→ **Your assignment**:
When the line with "none -> pink tile F14:K14 level 1" turns up below, begin repeating exactly, and carry on through the line with "blue brick G4:H5"; no pictures go into the copy.

= = =

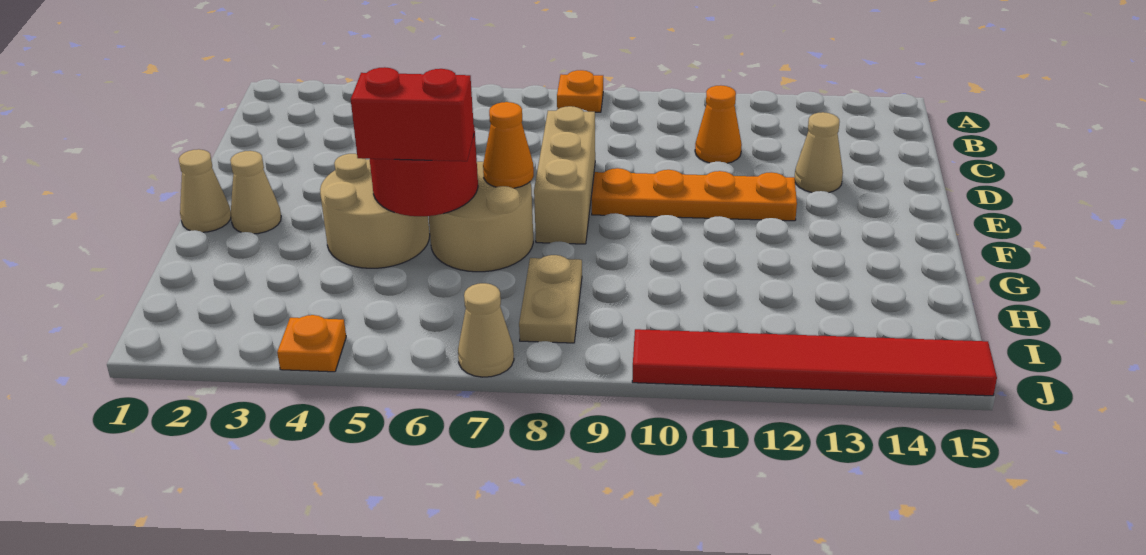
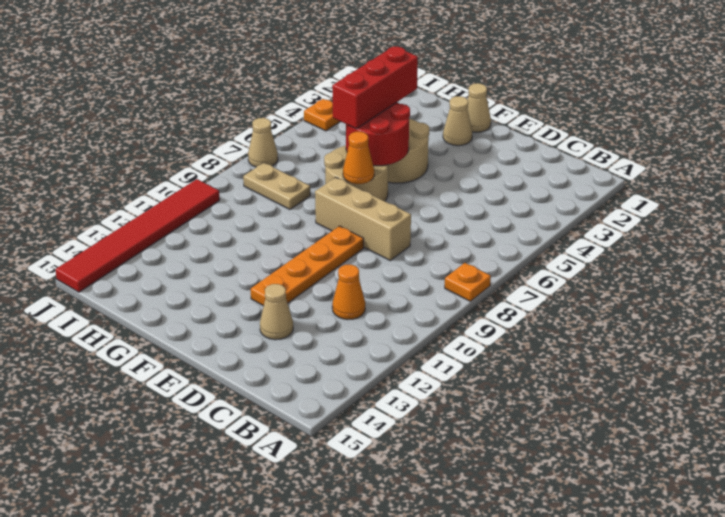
red brick G5:G6 level 3 -> red brick G4:G6 level 3

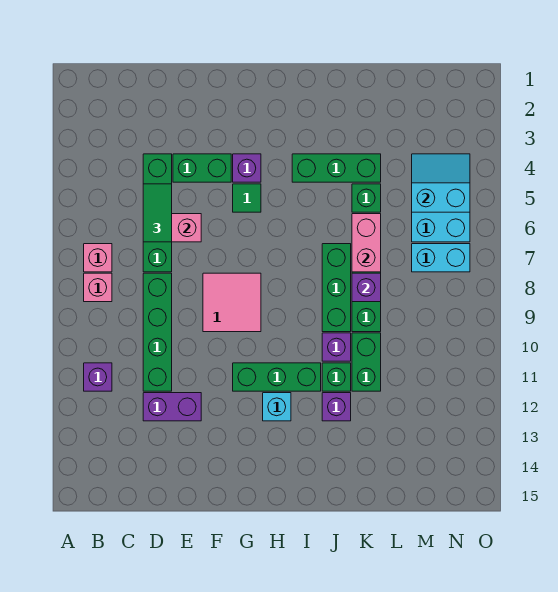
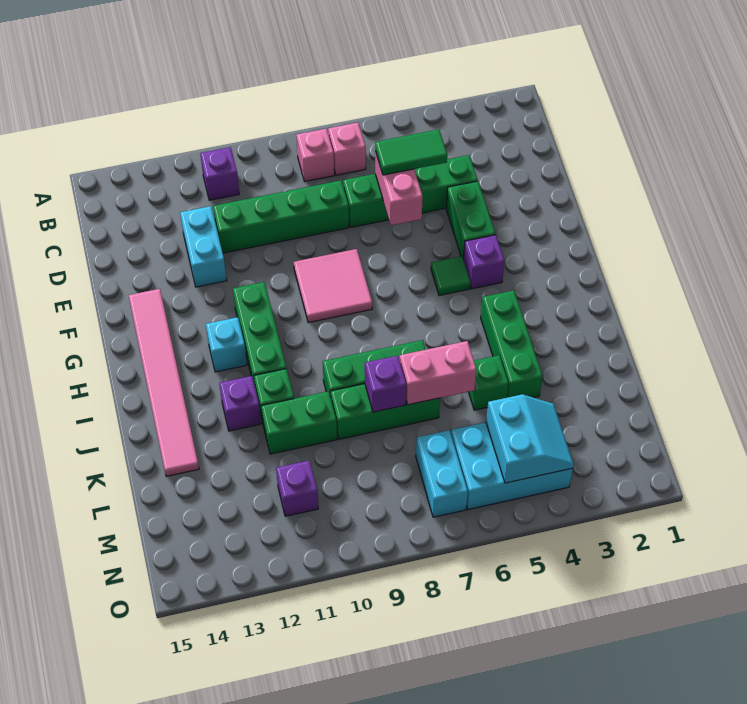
purple brick D12:E12 level 1 -> cyan brick D12:E12 level 1
none -> pink tile F14:K14 level 1
purple brick J10 level 1 -> purple brick M11 level 1

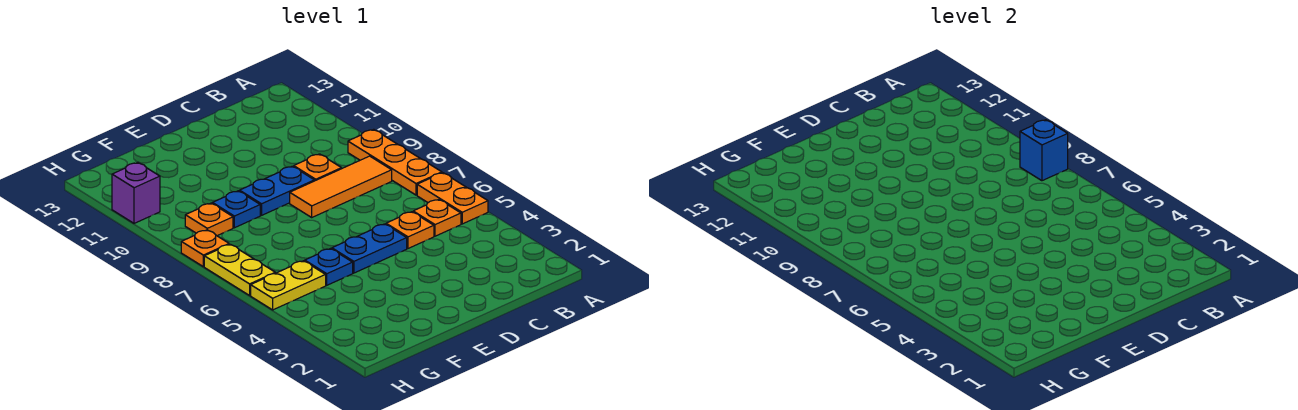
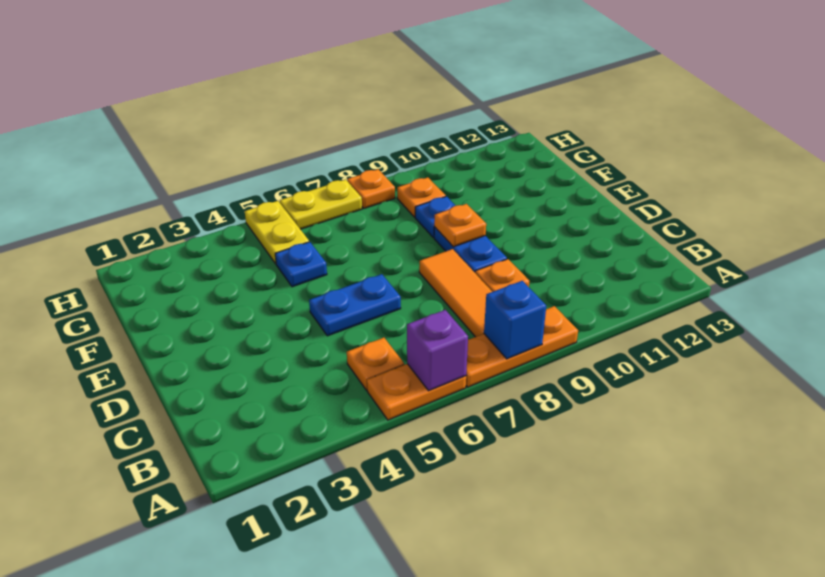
orange plate C5 level 1 -> orange plate E9 level 2
blue plate D5:E5 level 1 -> blue plate D5:D6 level 1
purple brick H11 level 1 -> purple brick A6 level 2

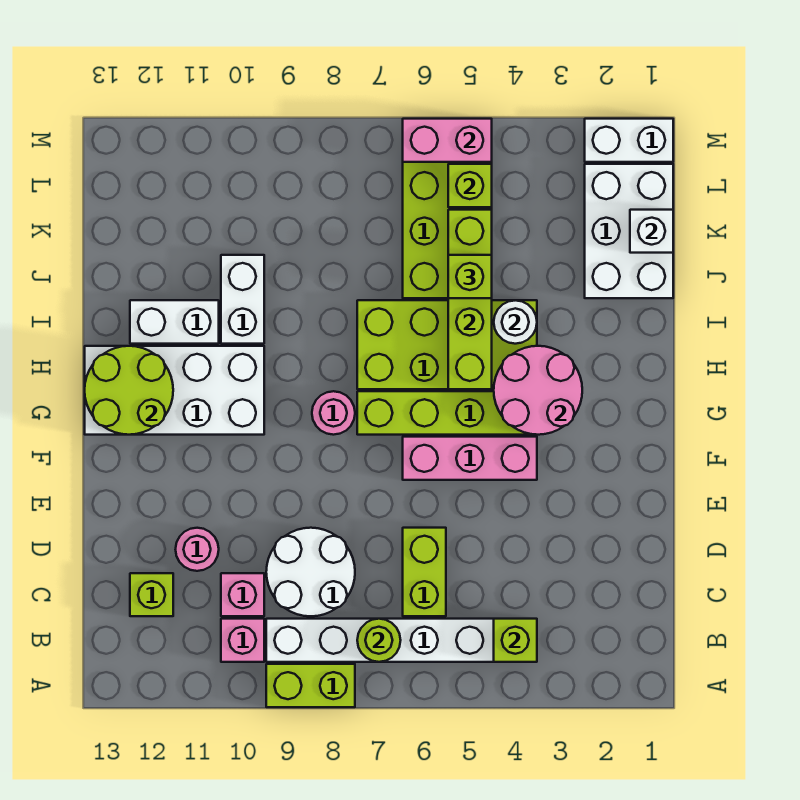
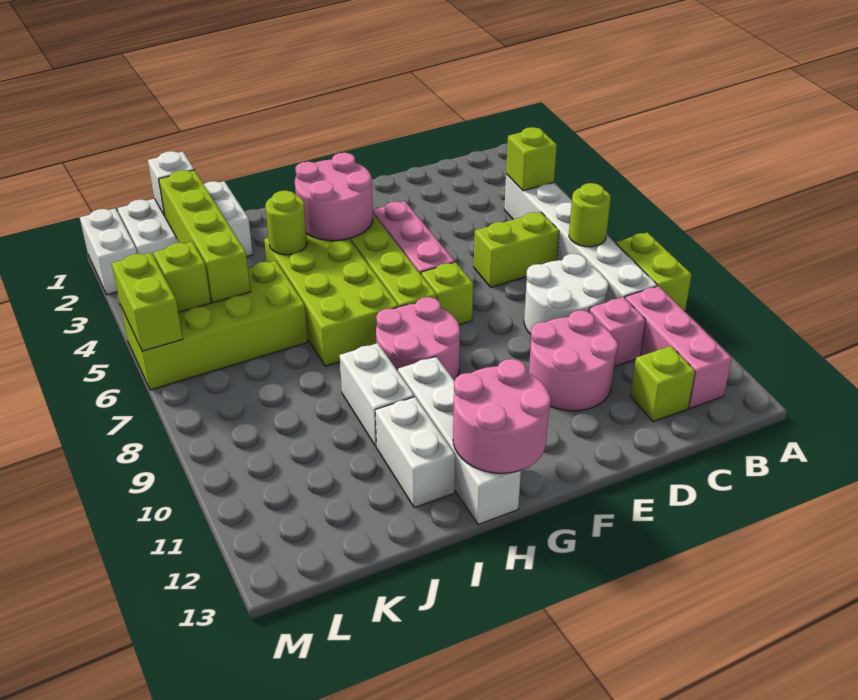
pink brick B10 level 1 -> pink brick B10:B12 level 1
pink round brick D11 level 1 -> pink round brick D10:E11 level 1
pink round brick G8 level 1 -> pink round brick G8:H9 level 1
white brick G10:H13 level 1 -> white brick H10:H13 level 1
lime round brick G12:H13 level 2 -> pink round brick G12:H13 level 2
lime brick H5:K5 level 2 -> lime brick K2:K5 level 2
white round brick I4 level 2 -> lime round brick I4 level 2
white brick I10:J10 level 1 -> white brick I9:I10 level 1
lime brick J5 level 3 -> lime brick F7 level 1
pink brick M5:M6 level 2 -> lime brick M5:M6 level 2

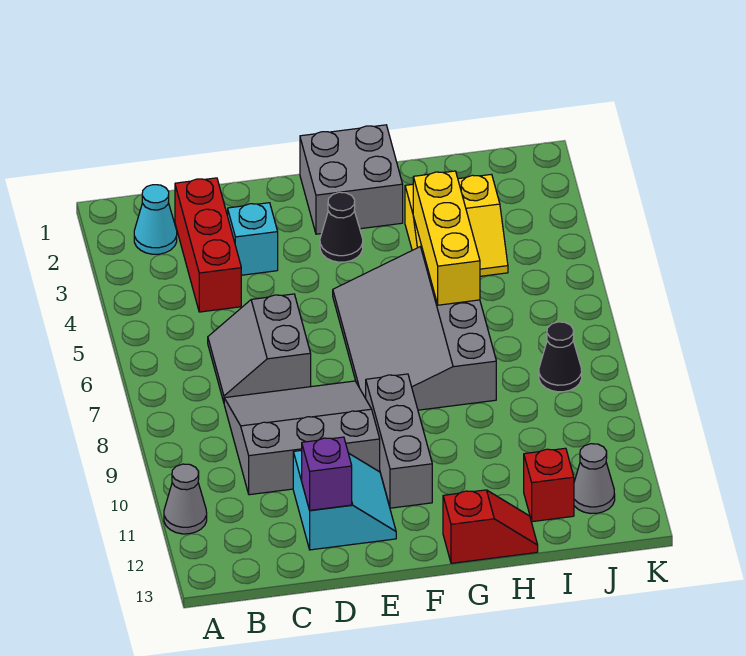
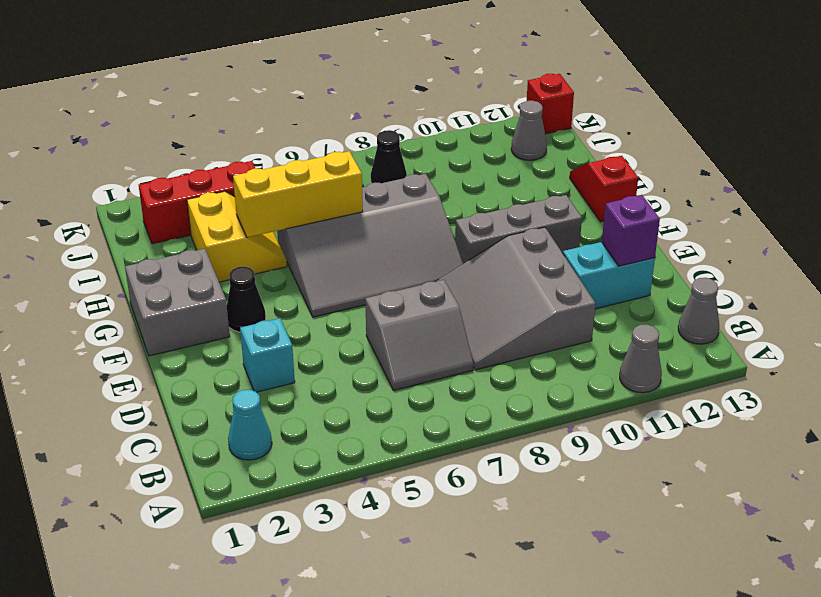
none -> grey cone B13 level 1
red brick C2:C4 level 1 -> red brick J2:J4 level 1
red brick I12 level 1 -> red brick K13 level 1

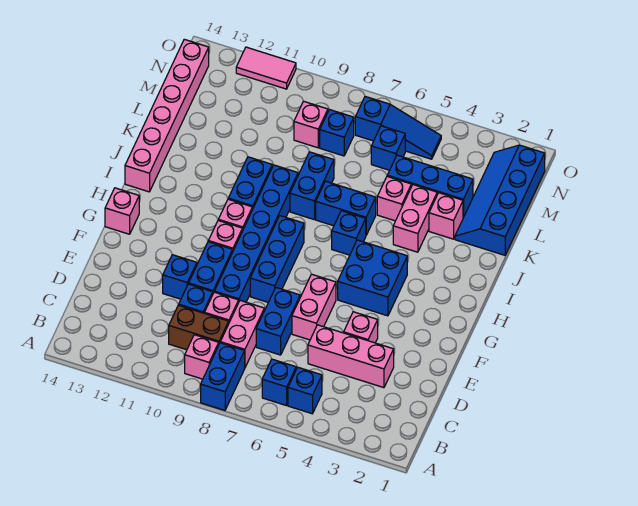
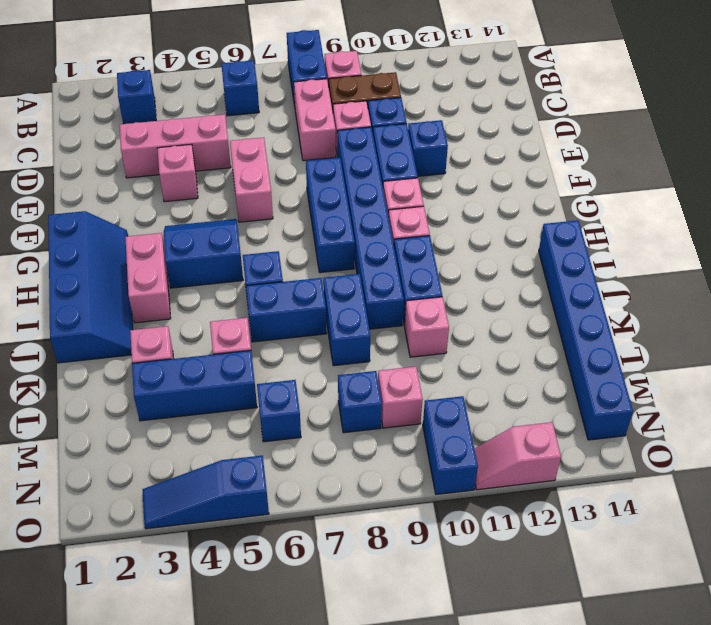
blue brick B5 level 1 -> blue brick B3 level 1
blue brick D7:E7 level 1 -> blue brick N10:O10 level 1
blue brick G4:H5 level 1 -> blue slope G4:H5 level 1 top H
pink brick G14 level 1 -> pink brick K10 level 1
pink brick I14:N14 level 1 -> blue brick I14:N14 level 1
pink brick J4:K4 level 1 -> pink brick H3:I3 level 1
blue slope K1:N2 level 1 top 1 -> blue slope G1:J2 level 1 top 1
blue slope N5:N7 level 1 top 7 -> blue slope O3:O5 level 1 top 5
pink tile O11:O12 level 1 -> pink slope O11:O12 level 1 top 12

= = =

→ **Solution for this task**:
none -> pink tile F14:K14 level 1
purple brick J10 level 1 -> purple brick M11 level 1

orange plate C5 level 1 -> orange plate E9 level 2
blue plate D5:E5 level 1 -> blue plate D5:D6 level 1
purple brick H11 level 1 -> purple brick A6 level 2

pink brick B10 level 1 -> pink brick B10:B12 level 1
pink round brick D11 level 1 -> pink round brick D10:E11 level 1
pink round brick G8 level 1 -> pink round brick G8:H9 level 1
white brick G10:H13 level 1 -> white brick H10:H13 level 1
lime round brick G12:H13 level 2 -> pink round brick G12:H13 level 2
lime brick H5:K5 level 2 -> lime brick K2:K5 level 2
white round brick I4 level 2 -> lime round brick I4 level 2
white brick I10:J10 level 1 -> white brick I9:I10 level 1
lime brick J5 level 3 -> lime brick F7 level 1
pink brick M5:M6 level 2 -> lime brick M5:M6 level 2

none -> grey cone B13 level 1
red brick C2:C4 level 1 -> red brick J2:J4 level 1
red brick I12 level 1 -> red brick K13 level 1

blue brick B5 level 1 -> blue brick B3 level 1
blue brick D7:E7 level 1 -> blue brick N10:O10 level 1
blue brick G4:H5 level 1 -> blue slope G4:H5 level 1 top H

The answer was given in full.